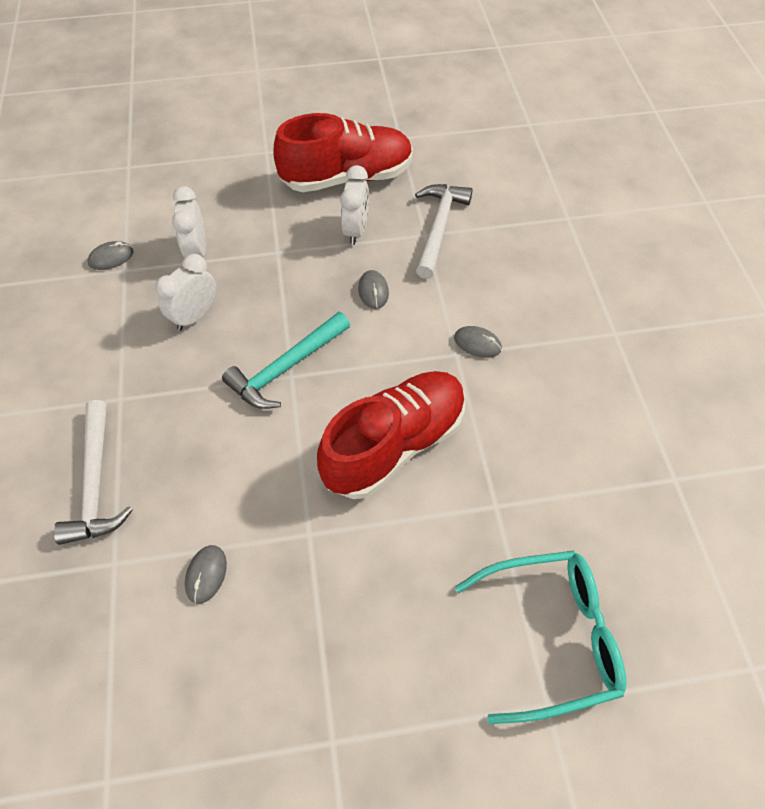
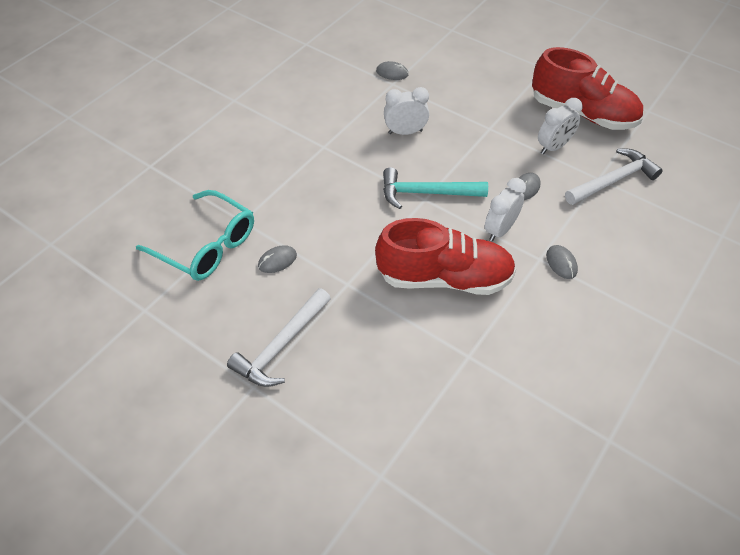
camera: 45 degrees right, 5 degrees down
(96, 484) = (271, 178): white hammer -> white hammer (280, 346)
(197, 251) = (442, 99): white clock -> white clock (500, 230)
(550, 636) = (422, 447): turquoise glasses -> turquoise glasses (206, 245)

*****

-- Task directions --
Exact transcription of the full listing above is required; images do not belong in it.

-- Task result --
camera: 45 degrees right, 5 degrees down
(96, 484) = (271, 178): white hammer -> white hammer (280, 346)
(197, 251) = (442, 99): white clock -> white clock (500, 230)
(550, 636) = (422, 447): turquoise glasses -> turquoise glasses (206, 245)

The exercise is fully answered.